▶ _Data entries_:
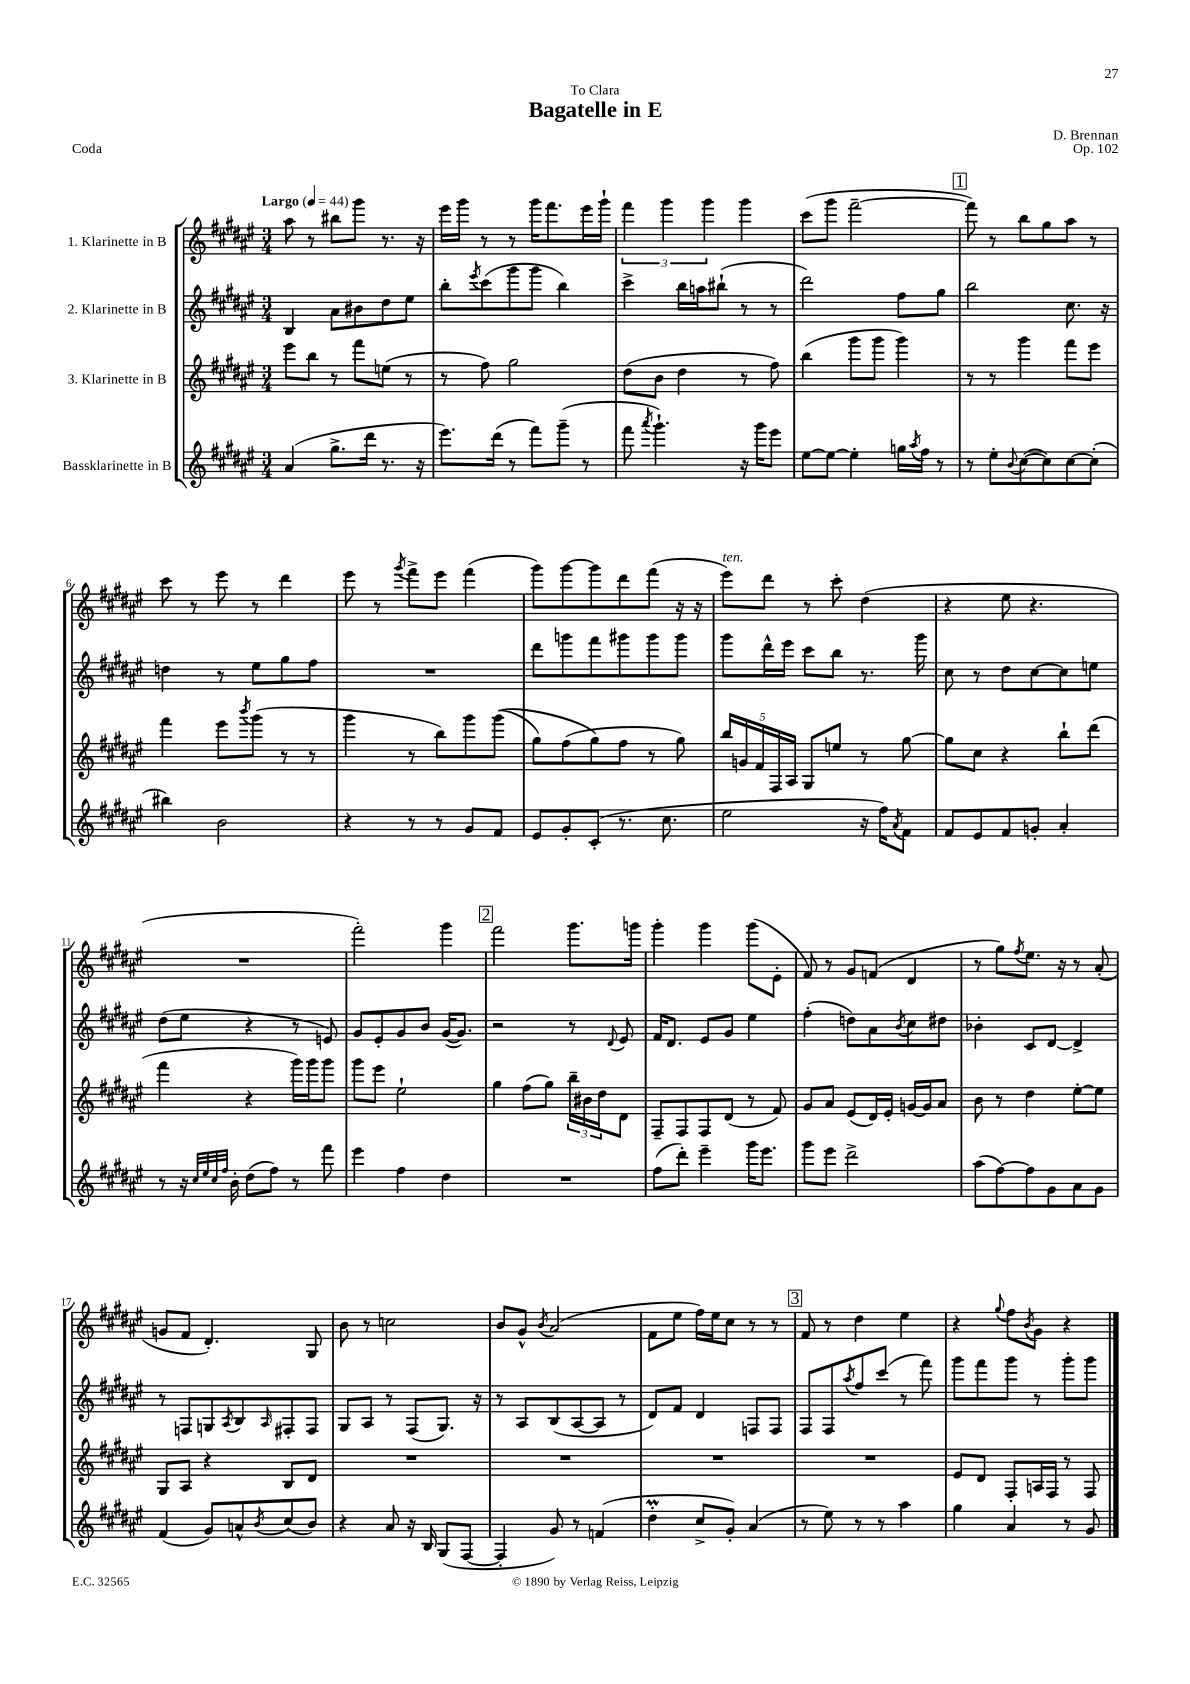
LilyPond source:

\header { title = "Bagatelle in E" composer = "D. Brennan" dedication = "To Clara" opus = "Op. 102" piece = "Coda" }
<<
\new StaffGroup <<
\new Staff = "s0" \with { instrumentName = "1. Klarinette in B" } {
    \clef treble \key fis \major \numericTimeSignature \time 3/4 \tempo "Largo" 4 = 44
    ais''8 r8 bis''8 gis'''8 r8. r16 |
    eis'''16 gis'''16 r8 r8 gis'''16 fis'''8. eis'''16 gis'''16-! |
    \tuplet 3/2 { fis'''4 gis'''4 gis'''4 } gis'''4 |
    cis'''8( gis'''8 fis'''2~-- |
    \mark \markup { \box "1" } fis'''8) r8 b''8 gis''8 ais''8 r8 |
    cis'''8 r8 eis'''8 r8 dis'''4 |
    eis'''8 r8 \acciaccatura { gis'''8 } fis'''8-> eis'''8 fis'''4( |
    gis'''8) gis'''8~ gis'''8 dis'''8 fis'''8( r16 r16 |
    eis'''8^\markup { \italic "ten." }) dis'''8 r8 cis'''8-. dis''4( |
    r4 eis''8 r4. |
    R2. |
    fis'''2-.) gis'''4 |
    \mark \markup { \box "2" } fis'''2 gis'''8. g'''16 |
    gis'''4-. gis'''4 gis'''8( eis'8-. |
    fis'8) r8 gis'8 f'8( dis'4 |
    r8 gis''8) \acciaccatura { fis''8 } eis''8. r16 r8 ais'8-.( |
    g'8 fis'8 dis'4.-.) gis8 |
    b'8 r8 c''2 |
    b'8 gis'8-^ \acciaccatura { b'8 } ais'2( |
    fis'8 eis''8 fis''16) eis''16 cis''8 r8 r8 |
    \mark \markup { \box "3" } fis'8 r8 dis''4 eis''4 |
    r4 \appoggiatura { gis''8 } fis''8 \acciaccatura { b'8 } gis'8 r4 \bar "|." |
}
\new Staff = "s1" \with { instrumentName = "2. Klarinette in B" } {
    \clef treble \key fis \major \numericTimeSignature \time 3/4
    b4 ais'8 bis'8 dis''8 eis''8 |
    b''8-. \acciaccatura { eis'''8 } cis'''8( gis'''8 gis'''8 b''4) |
    cis'''4-> b''16 a''16 bis''8-!( r8 r8 |
    dis'''2) fis''8 gis''8 |
    \mark \markup { \box "1" } b''2 cis''8. r16 |
    d''4 r8 eis''8 gis''8 fis''8 |
    R2. |
    dis'''8 g'''8 fis'''8 gis'''8 gis'''8 gis'''8 |
    gis'''8 dis'''16-^ eis'''16 cis'''8 b''8 r8. gis'''16 |
    cis''8 r8 dis''8 cis''8~ cis''8 e''8 |
    dis''8( eis''8 r4 r8 e'8) |
    gis'8 eis'8-. gis'8 b'8 gis'16~( gis'8.) |
    \mark \markup { \box "2" } r2 r8 \appoggiatura { dis'8 } eis'8 |
    fis'16 dis'8. eis'8 gis'8 eis''4 |
    fis''4-.( d''8) ais'8 \acciaccatura { b'8 } cis''8 dis''8 |
    bes'4-. cis'8 dis'8~ dis'4-> |
    r8 f8 g8 \acciaccatura { ais8 } b8 \grace { ais16 } fis8-. fis8 |
    gis8 ais8 r8 fis8( gis8.) r16 |
    r8 ais8 b8( ais8~ ais8 r8 |
    dis'8) fis'8 dis'4 f8 f8 |
    \mark \markup { \box "3" } fis8 fis8 \acciaccatura { ais''8 } fis''8 cis'''8( r8 fis'''8) |
    gis'''8 fis'''8 gis'''8 r8 gis'''8-. gis'''8 \bar "|." |
}
\new Staff = "s2" \with { instrumentName = "3. Klarinette in B" } {
    \clef treble \key fis \major \numericTimeSignature \time 3/4
    eis'''8 b''8 r8 fis'''8 e''8( r8 |
    r8 fis''8) gis''2 |
    dis''8( b'8 dis''4 r8 fis''8) |
    b''4( gis'''8 gis'''8 gis'''4) |
    \mark \markup { \box "1" } r8 r8 gis'''4 fis'''8 eis'''8 |
    fis'''4 eis'''8 \acciaccatura { b'''8 } gis'''8( r8 r8 |
    gis'''4 r8 b''8) gis'''8 gis'''8(\( |
    gis''8) fis''8( gis''8\) fis''8 r8 gis''8) |
    \tuplet 5/4 { b''16 g'16 fis'16 fis16 ais16 } gis8 e''8 r8 gis''8~ |
    gis''8 cis''8 r4 b''8-! dis'''8( |
    fis'''4 r4 gis'''16) gis'''16 gis'''8 |
    gis'''8 eis'''8 eis''2-! |
    \mark \markup { \box "2" } gis''4 fis''8( gis''8) \tuplet 3/2 { b''16-- bis'16 dis''16 } dis'8 |
    fis8-- fis8 fis8 dis'8( r8 fis'8) |
    gis'8 ais'8 eis'8( dis'16) eis'16-. g'16~ g'16 ais'8 |
    b'8 r8 dis''4 eis''8~-. eis''8 |
    gis8 ais8 r4 b8 dis'8 |
    R2. |
    R2. |
    R2. |
    \mark \markup { \box "3" } R2. |
    eis'8 dis'8 fis8-. a16 fis16 r8 fis8 \bar "|." |
}
\new Staff = "s3" \with { instrumentName = "Bassklarinette in B" } {
    \clef treble \key fis \major \numericTimeSignature \time 3/4
    ais'4( gis''8.-> dis'''16 r8. r16 |
    eis'''8.) dis'''16( r8 fis'''8) gis'''8--( r8 |
    fis'''8 \acciaccatura { ais'''8 } gis'''4.-!) r16 gis'''16 eis'''8 |
    eis''8~ eis''8~ eis''4-. g''16 \acciaccatura { ais''8 } fis''16 r8 |
    \mark \markup { \box "1" } r8 eis''8-. \appoggiatura { b'8 } cis''8~( cis''8) cis''8~ cis''8-.( |
    bis''4) b'2 |
    r4 r8 r8 gis'8 fis'8 |
    eis'8 gis'8-. cis'8-.( r8. cis''8. |
    eis''2 r16 fis''16) \acciaccatura { ais'8 } fis'8 |
    fis'8 eis'8 fis'8 g'8-. ais'4-. |
    r8 r16 \grace { cis''32 eis''32 cis''32 fis''32 } b'16-. dis''8( fis''8) r8 fis'''8 |
    eis'''4 fis''4 dis''4 |
    \mark \markup { \box "2" } R2. |
    fis''8( dis'''8-.) eis'''4-- gis'''16 eis'''8. |
    gis'''8 eis'''8 dis'''2-> |
    ais''8( fis''8~) fis''8 gis'8 ais'8 gis'8 |
    fis'4( gis'8) a'8-^ \acciaccatura { b'8 } cis''8( b'8) |
    r4 ais'8 r16 b16 gis8( fis8~ |
    fis4-. gis'8) r8 f'4( |
    dis''4-.\prall cis''8-> gis'8-.) ais'4( |
    \mark \markup { \box "3" } r8 eis''8) r8 r8 ais''4 |
    gis''4 ais'4 r8 gis'8 \bar "|." |
}
>>
>>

▶ _Written request_: Collect every line of the material above that contains the string "with".

▶ _Reply to the task_:
\new Staff = "s0" \with { instrumentName = "1. Klarinette in B" } {
\new Staff = "s1" \with { instrumentName = "2. Klarinette in B" } {
\new Staff = "s2" \with { instrumentName = "3. Klarinette in B" } {
\new Staff = "s3" \with { instrumentName = "Bassklarinette in B" } {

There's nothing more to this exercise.